Start of Recorded data

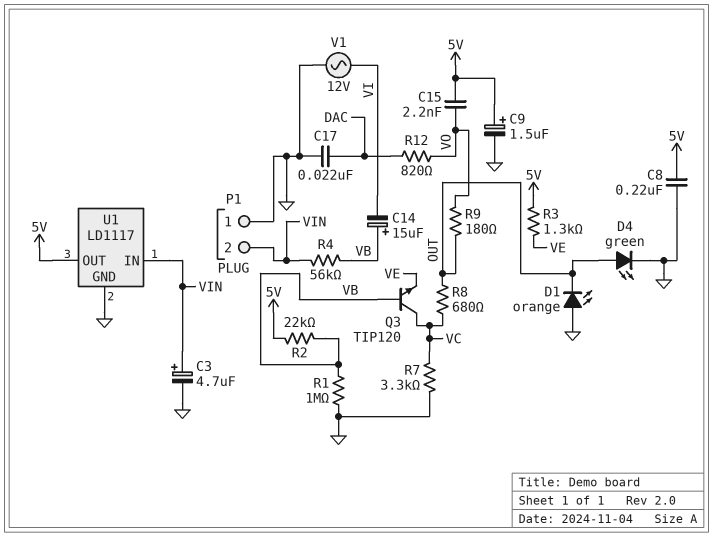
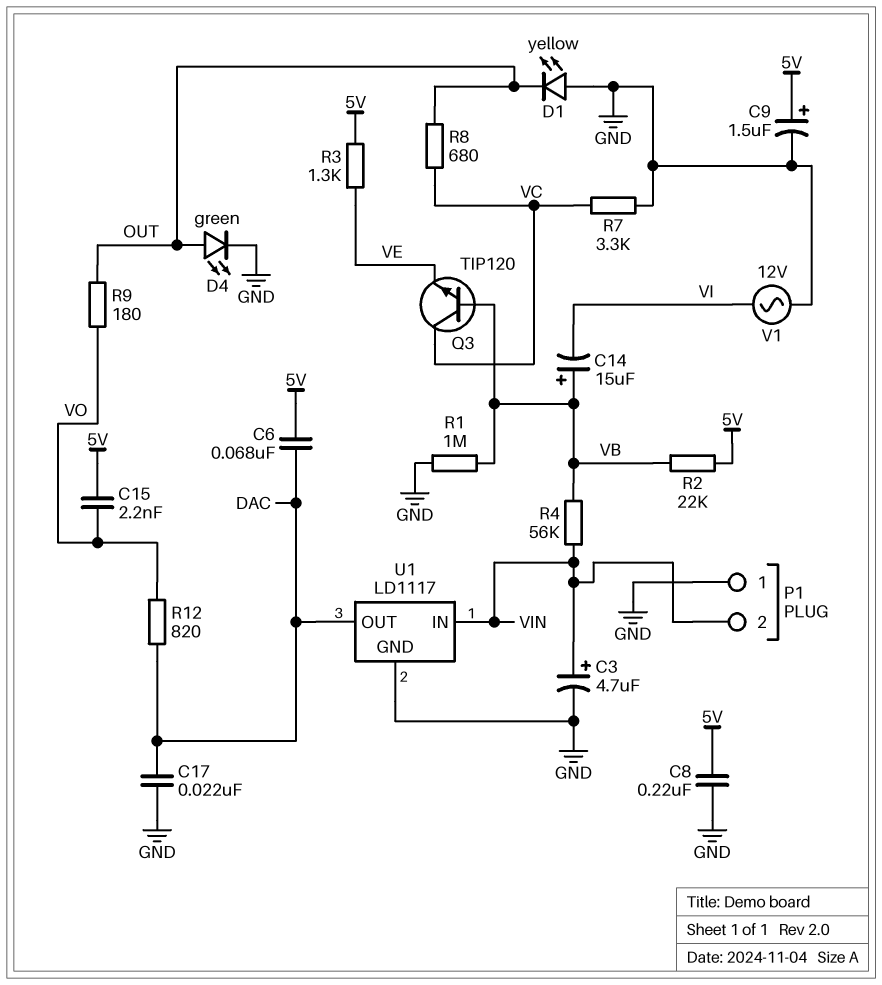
C6: none -> 68nF (5V, DAC)
D1: LED orange (A GND, K OUT) -> LED yellow (A GND, K OUT)
U1 pin OUT: 5V -> DAC

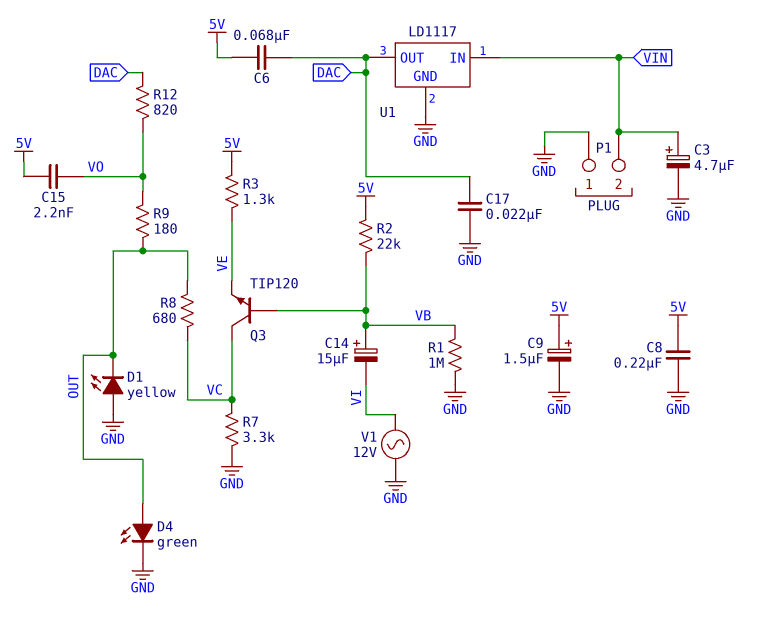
R4: 56k (VB, VIN) -> none

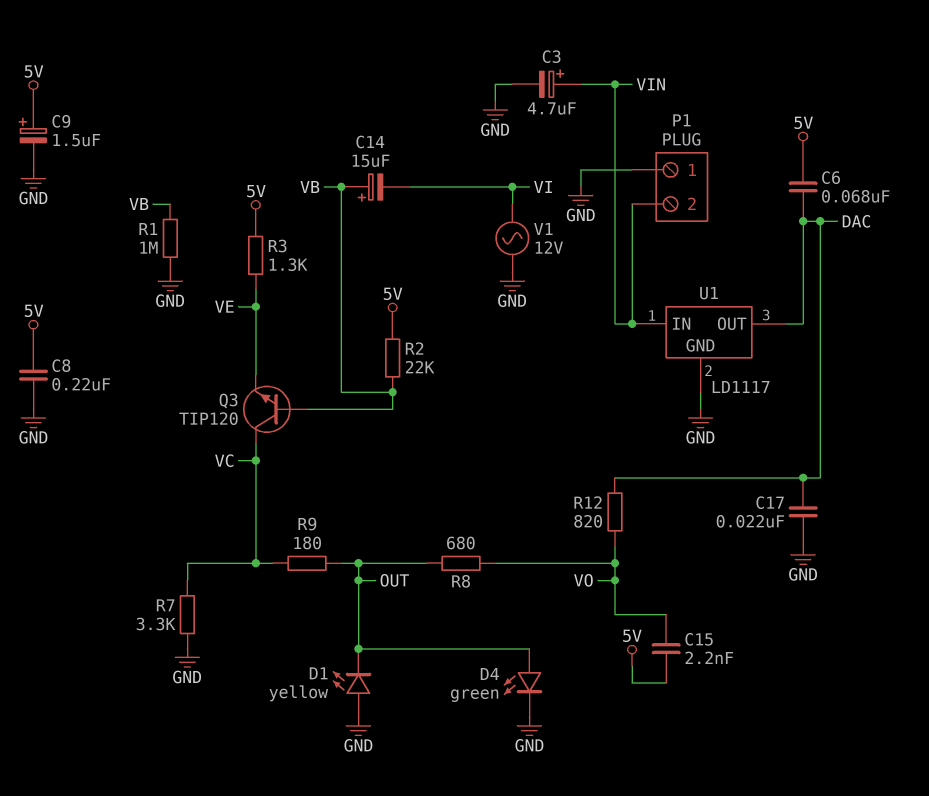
R8: 680 (OUT, VC) -> 680 (OUT, VO)
R9: 180 (OUT, VO) -> 180 (OUT, VC)

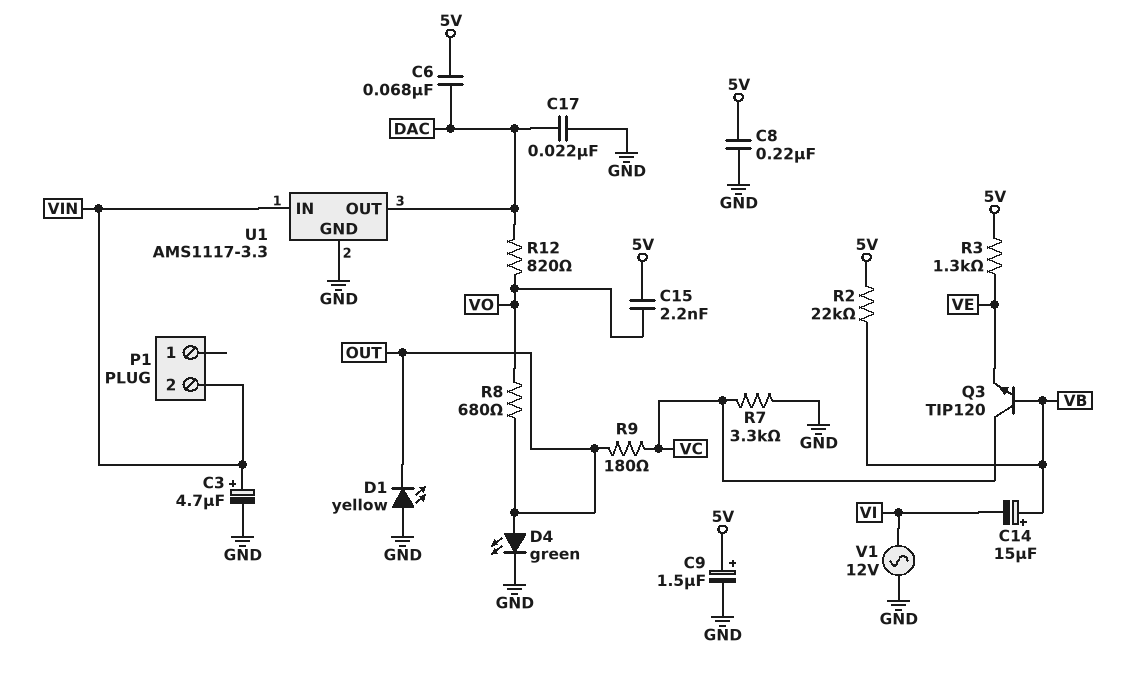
P1 pin 1: GND -> none
R1: 1M (GND, VB) -> none
U1: LD1117 -> AMS1117-3.3

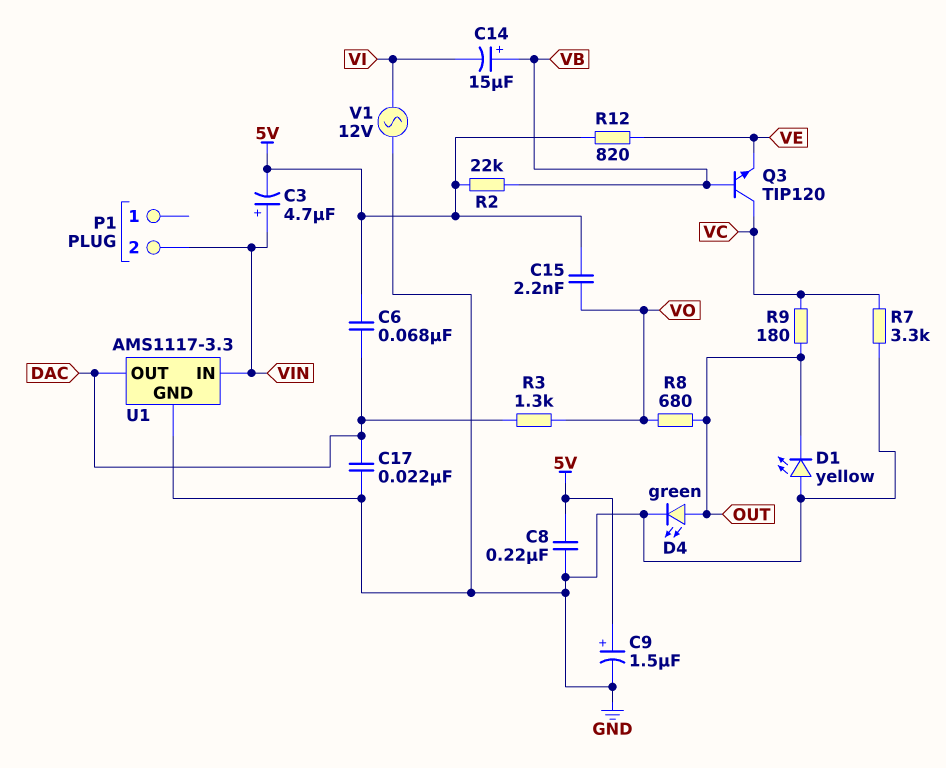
C3: 4.7uF (plus VIN, minus GND) -> 4.7uF (plus VIN, minus 5V)
R3: 1.3k (5V, VE) -> 1.3k (DAC, VO)
R12: 820 (DAC, VO) -> 820 (5V, VE)

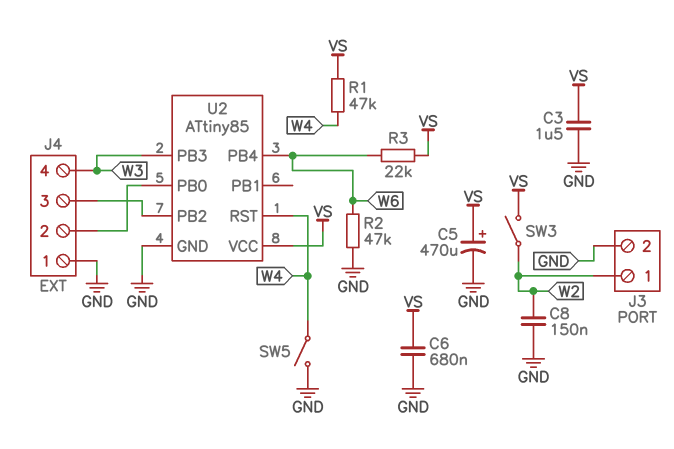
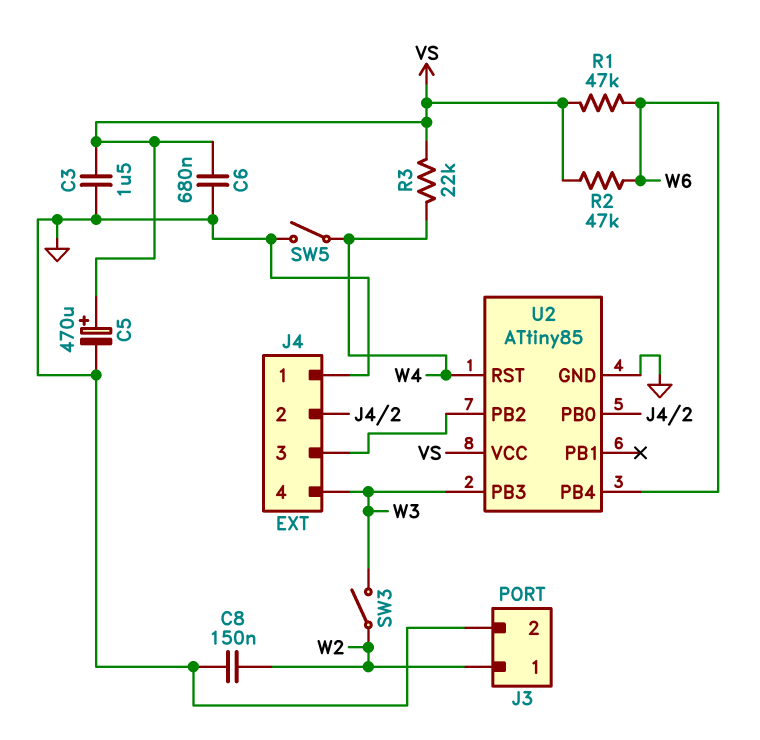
R1: 47k (VS, W4) -> 47k (VS, W6)
R2: 47k (GND, W6) -> 47k (VS, W6)
R3: 22k (VS, W6) -> 22k (VS, W4)
SW3: switch (VS, W2) -> switch (W2, W3)

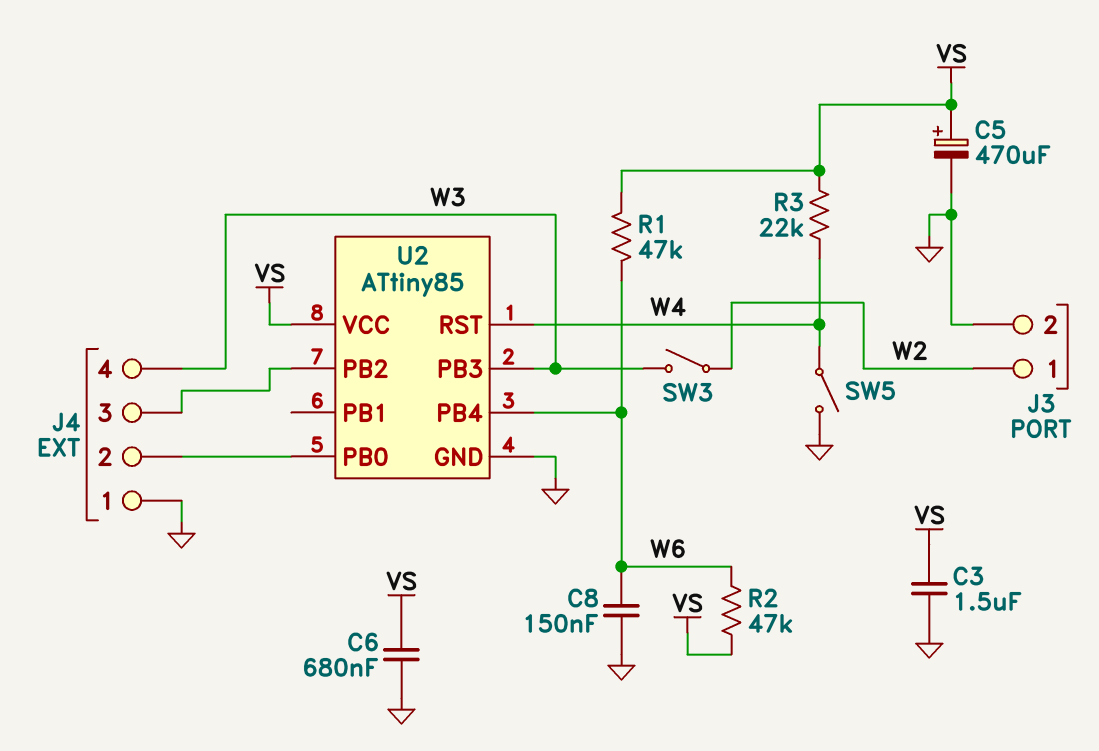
C8: 150nF (GND, W2) -> 150nF (GND, W6)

End of Recorded data

## Assigned task:
Once you find the line that contains "R9: 180 (OUT, VO) -> 180 (OUT, VC)", give it again along with every later line through the end of the data, word for word, minus the pictures.

## Task answer:
R9: 180 (OUT, VO) -> 180 (OUT, VC)

P1 pin 1: GND -> none
R1: 1M (GND, VB) -> none
U1: LD1117 -> AMS1117-3.3

C3: 4.7uF (plus VIN, minus GND) -> 4.7uF (plus VIN, minus 5V)
R3: 1.3k (5V, VE) -> 1.3k (DAC, VO)
R12: 820 (DAC, VO) -> 820 (5V, VE)

R1: 47k (VS, W4) -> 47k (VS, W6)
R2: 47k (GND, W6) -> 47k (VS, W6)
R3: 22k (VS, W6) -> 22k (VS, W4)
SW3: switch (VS, W2) -> switch (W2, W3)

C8: 150nF (GND, W2) -> 150nF (GND, W6)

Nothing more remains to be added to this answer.